## THE TASK
Once the line holding "purple notebook [153,203,231,245]" is found in the entries below, transcribe exactly every line up to and including the one holding "yellow cheese [276,89,315,132] -> none", but leave out the pictures.

──────────────────────────────

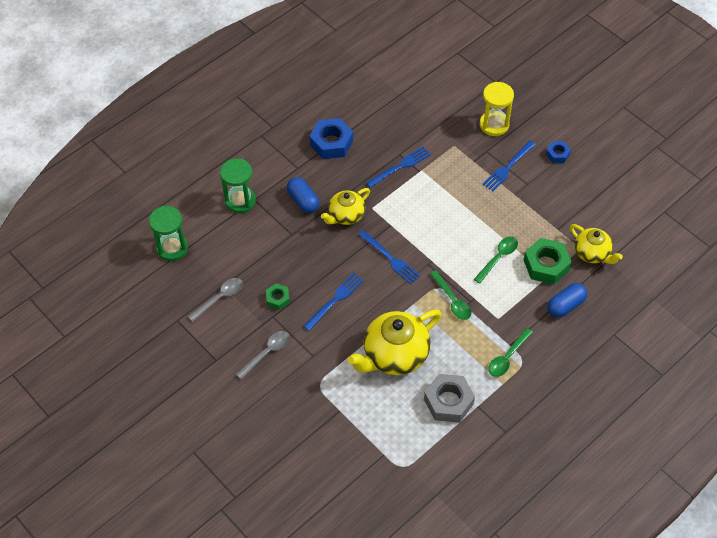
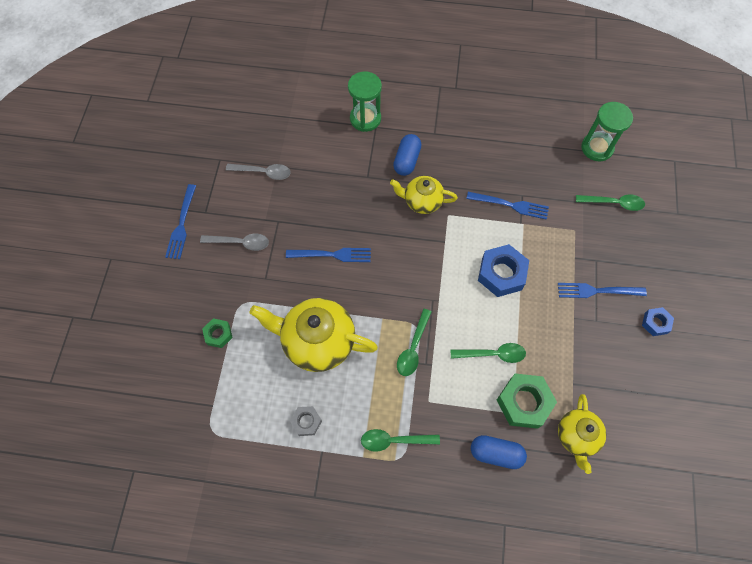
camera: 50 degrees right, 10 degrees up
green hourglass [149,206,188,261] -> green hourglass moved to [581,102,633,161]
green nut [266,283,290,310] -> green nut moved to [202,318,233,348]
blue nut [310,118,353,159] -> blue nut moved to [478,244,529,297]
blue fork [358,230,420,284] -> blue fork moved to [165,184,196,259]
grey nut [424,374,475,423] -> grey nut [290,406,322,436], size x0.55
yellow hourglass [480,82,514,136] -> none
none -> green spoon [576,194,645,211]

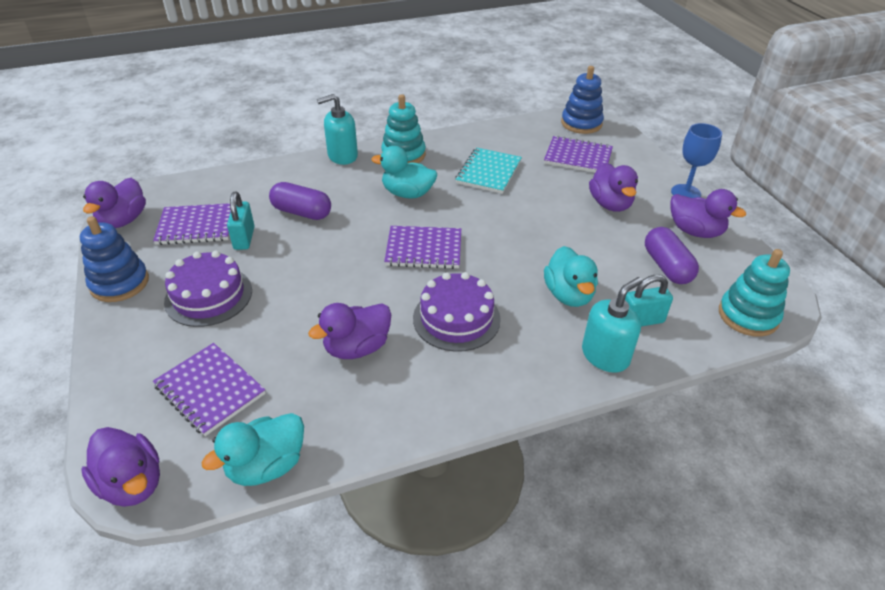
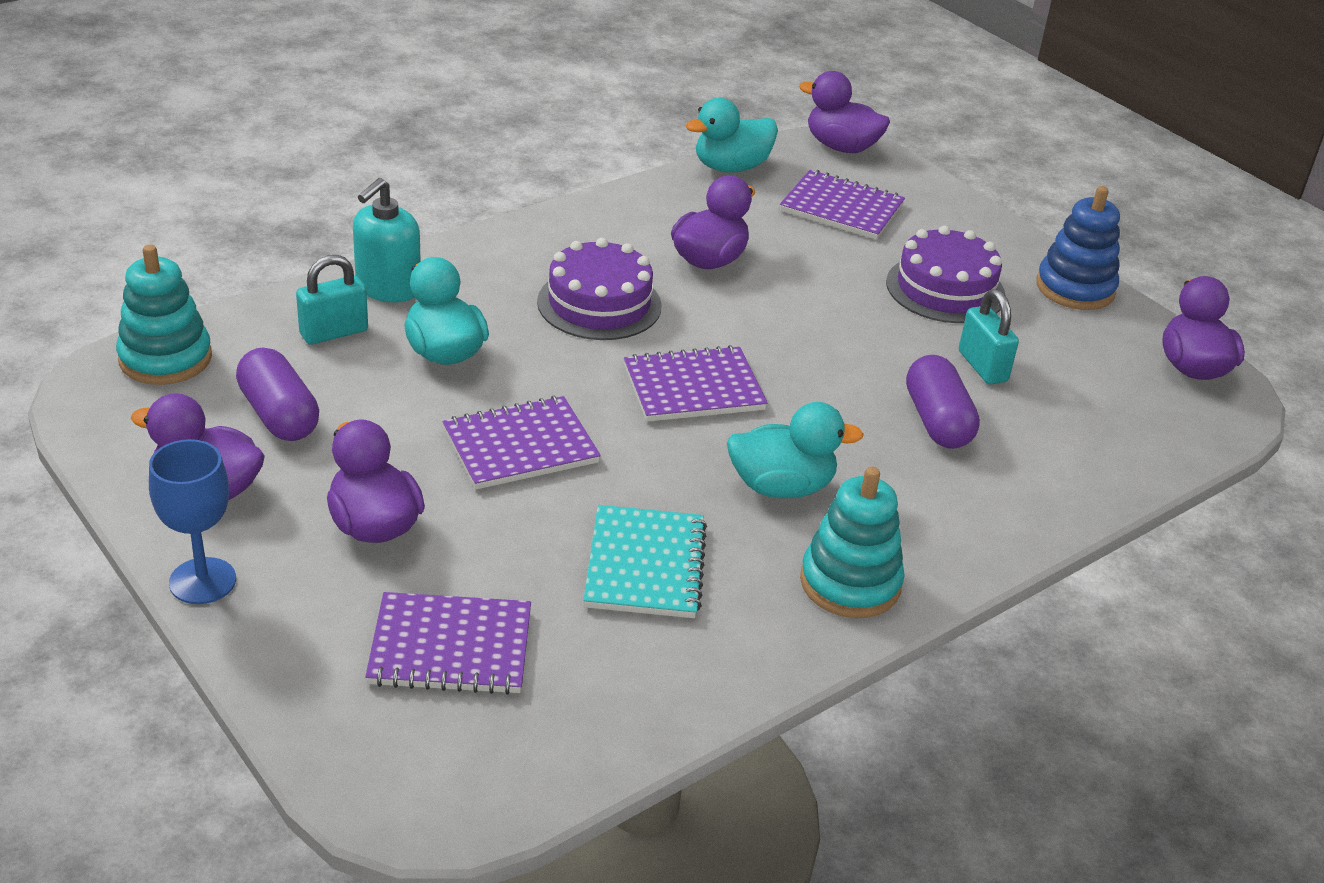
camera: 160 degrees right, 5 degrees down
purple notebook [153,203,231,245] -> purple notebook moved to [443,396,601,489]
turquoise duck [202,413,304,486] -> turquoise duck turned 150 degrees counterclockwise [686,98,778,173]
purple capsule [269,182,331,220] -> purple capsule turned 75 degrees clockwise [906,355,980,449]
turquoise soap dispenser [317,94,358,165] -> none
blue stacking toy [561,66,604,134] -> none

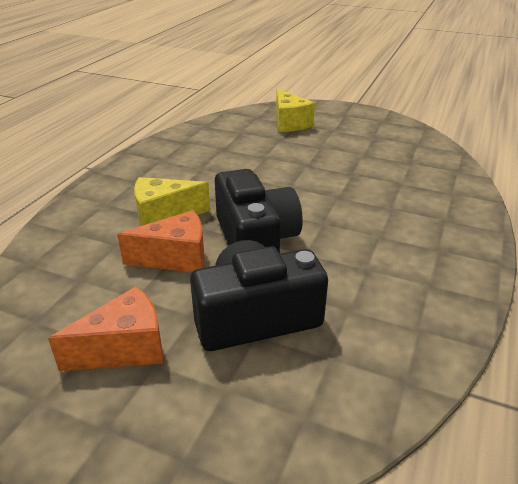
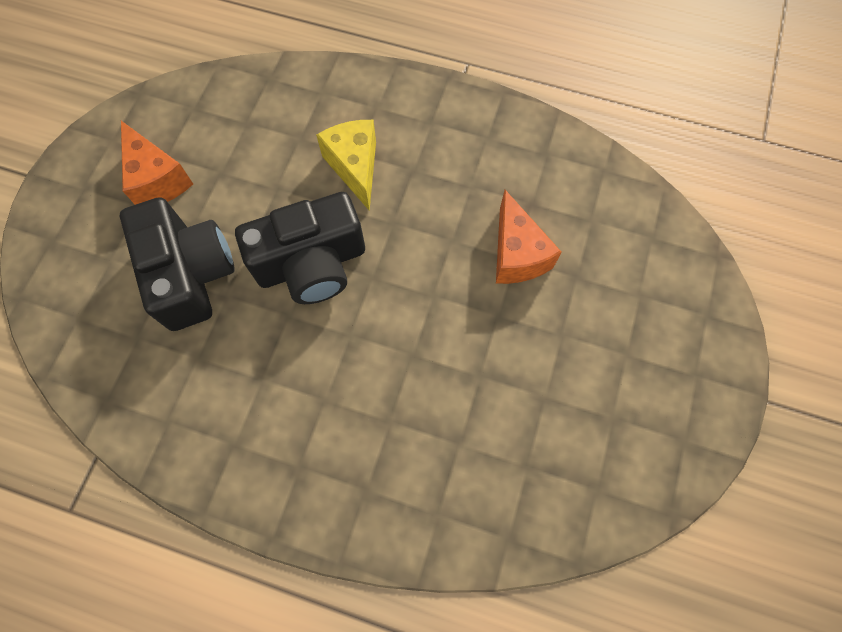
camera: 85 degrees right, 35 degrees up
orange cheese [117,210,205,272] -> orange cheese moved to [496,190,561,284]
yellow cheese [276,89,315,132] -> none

──────────────────────────────

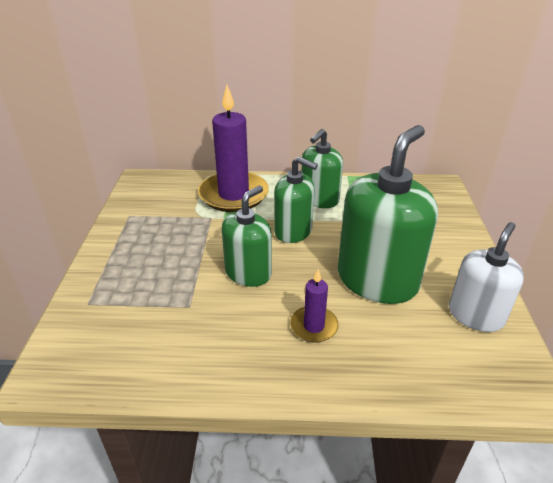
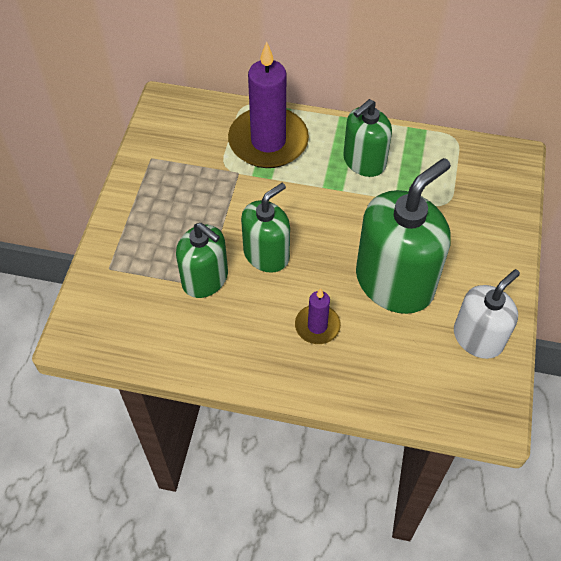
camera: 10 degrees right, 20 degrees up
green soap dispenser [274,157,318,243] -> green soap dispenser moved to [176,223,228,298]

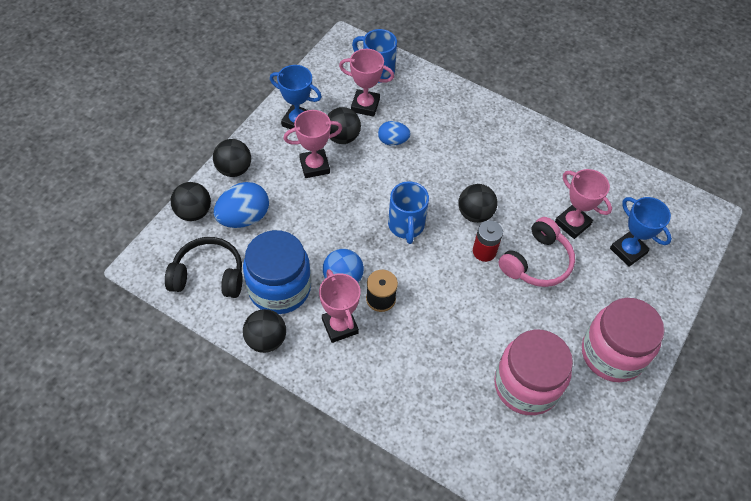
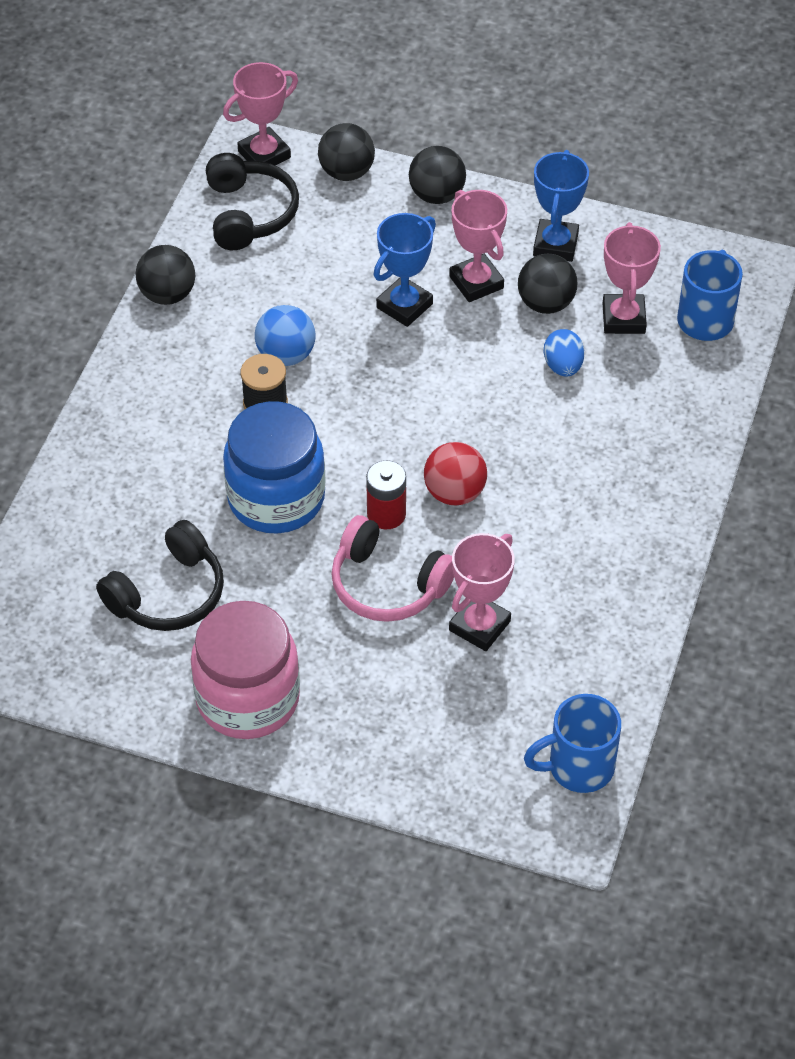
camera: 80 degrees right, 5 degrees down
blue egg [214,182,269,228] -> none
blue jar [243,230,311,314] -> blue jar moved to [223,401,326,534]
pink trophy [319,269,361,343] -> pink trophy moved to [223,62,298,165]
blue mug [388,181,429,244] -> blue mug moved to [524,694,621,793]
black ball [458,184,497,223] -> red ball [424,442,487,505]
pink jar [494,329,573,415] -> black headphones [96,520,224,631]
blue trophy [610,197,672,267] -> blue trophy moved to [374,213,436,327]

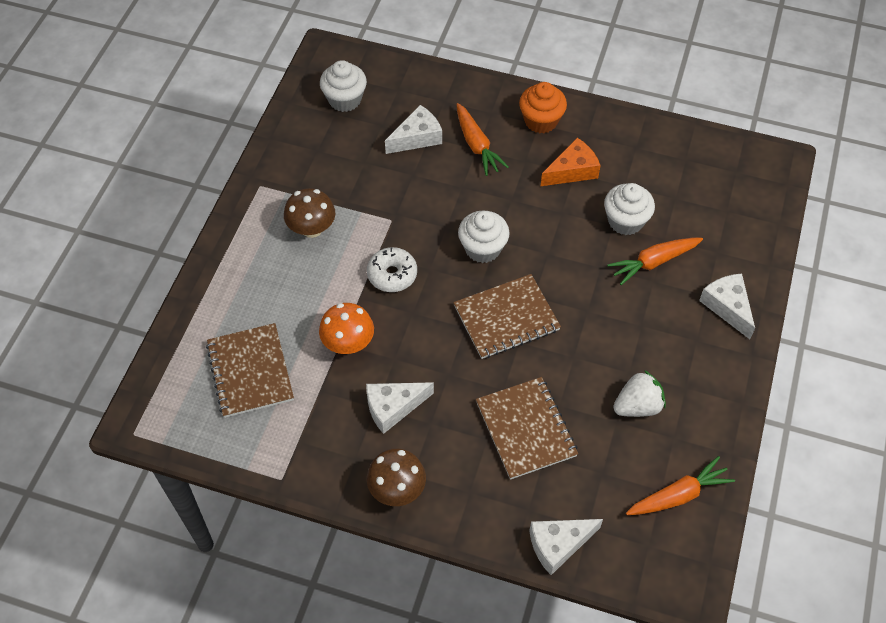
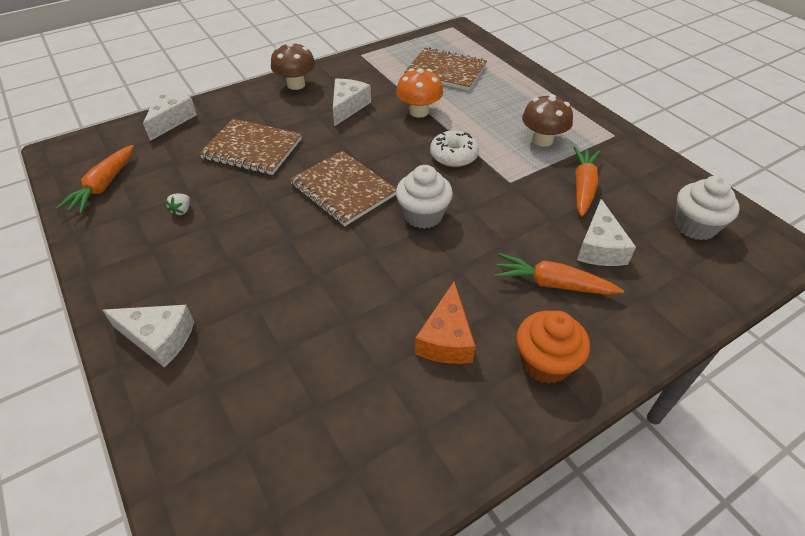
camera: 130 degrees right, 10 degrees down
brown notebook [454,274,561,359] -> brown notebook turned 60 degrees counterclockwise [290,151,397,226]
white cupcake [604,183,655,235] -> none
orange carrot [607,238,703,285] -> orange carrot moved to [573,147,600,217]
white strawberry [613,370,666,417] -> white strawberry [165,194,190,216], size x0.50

──────────────────────────────

## OUTPUT FOR THIS EXERCISE
purple notebook [153,203,231,245] -> purple notebook moved to [443,396,601,489]
turquoise duck [202,413,304,486] -> turquoise duck turned 150 degrees counterclockwise [686,98,778,173]
purple capsule [269,182,331,220] -> purple capsule turned 75 degrees clockwise [906,355,980,449]
turquoise soap dispenser [317,94,358,165] -> none
blue stacking toy [561,66,604,134] -> none

camera: 85 degrees right, 35 degrees up
orange cheese [117,210,205,272] -> orange cheese moved to [496,190,561,284]
yellow cheese [276,89,315,132] -> none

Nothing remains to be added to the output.